EXERCISE INPUTS —
☆ ☆ ☆

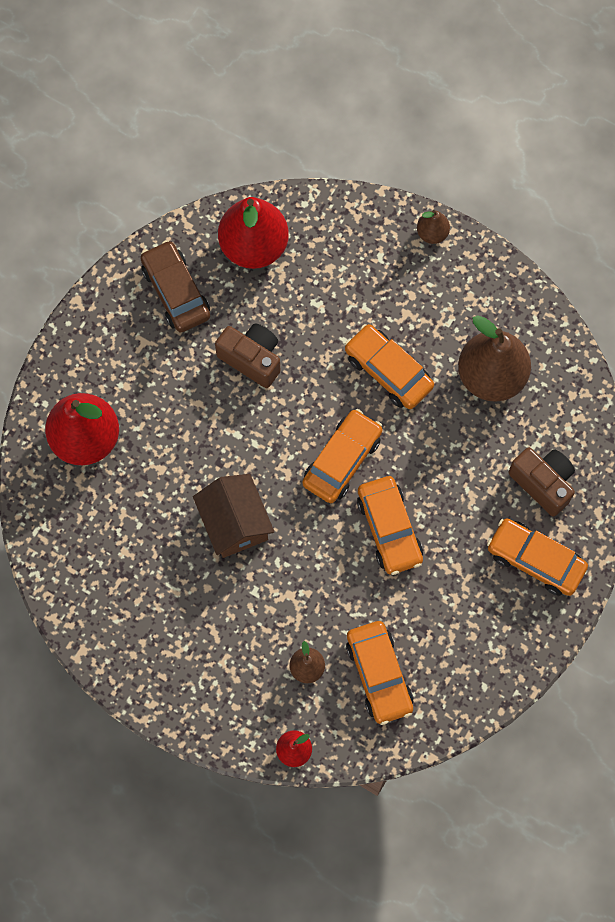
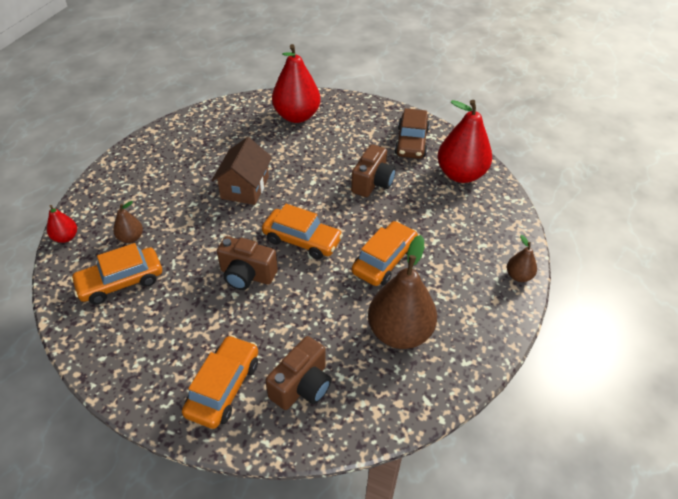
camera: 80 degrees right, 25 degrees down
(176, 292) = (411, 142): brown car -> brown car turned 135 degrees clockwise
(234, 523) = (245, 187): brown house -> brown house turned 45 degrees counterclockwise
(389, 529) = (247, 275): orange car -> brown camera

☆ ☆ ☆

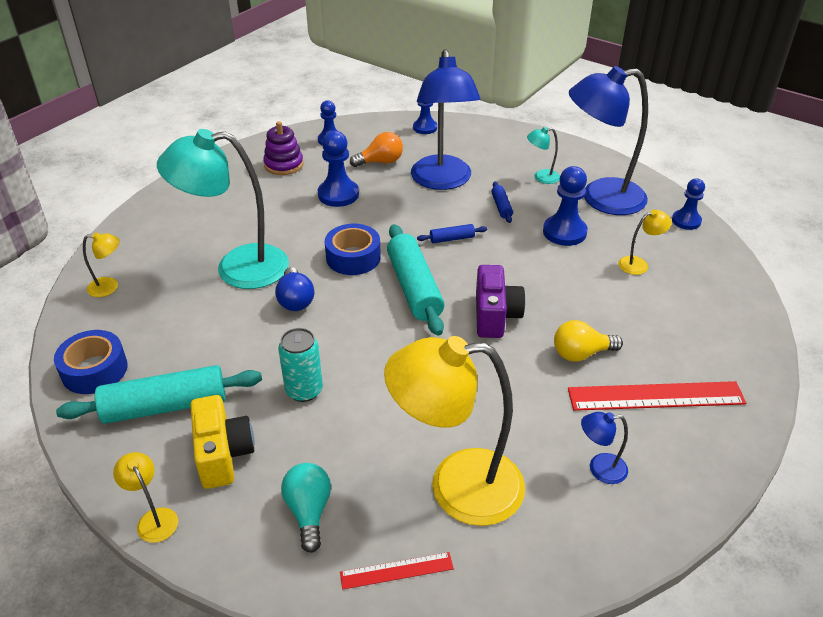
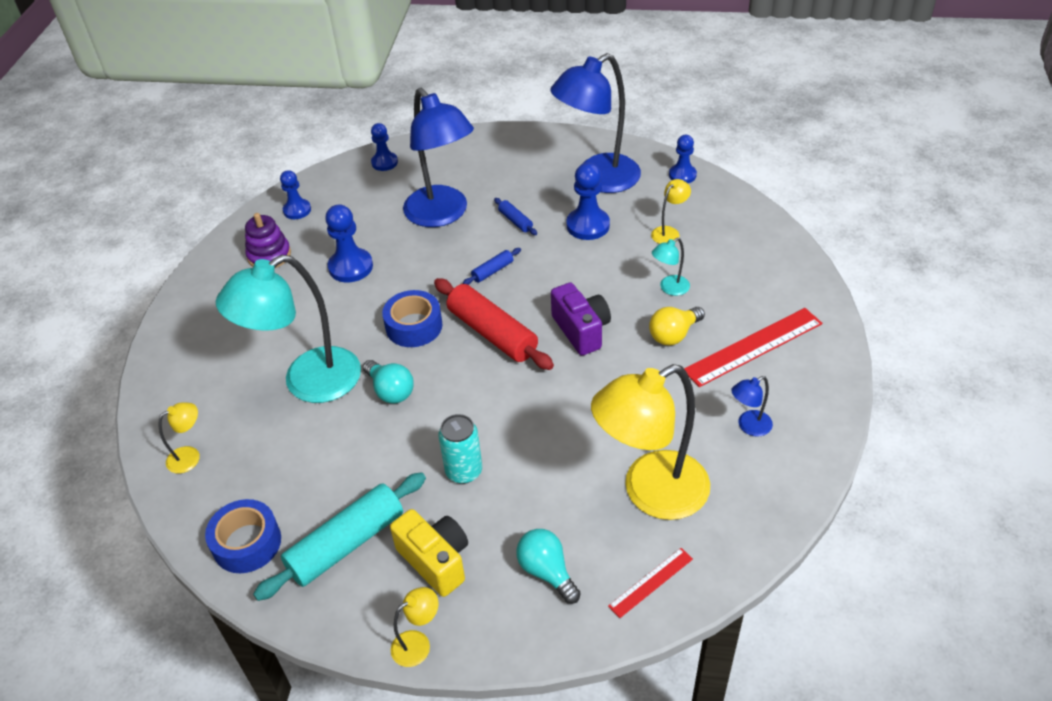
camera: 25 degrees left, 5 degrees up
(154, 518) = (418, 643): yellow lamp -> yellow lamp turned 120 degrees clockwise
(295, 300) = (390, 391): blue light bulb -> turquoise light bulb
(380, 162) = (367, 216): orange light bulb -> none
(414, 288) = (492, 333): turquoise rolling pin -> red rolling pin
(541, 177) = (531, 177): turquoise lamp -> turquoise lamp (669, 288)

☆ ☆ ☆

TO DO — Output the lines of the records above exactly as they appear, from the line containing "(414, 288) = (492, 333): turquoise" through the line containing "(541, 177) = (531, 177): turquoise".

ANSWER TO THIS PROBLEM —
(414, 288) = (492, 333): turquoise rolling pin -> red rolling pin
(541, 177) = (531, 177): turquoise lamp -> turquoise lamp (669, 288)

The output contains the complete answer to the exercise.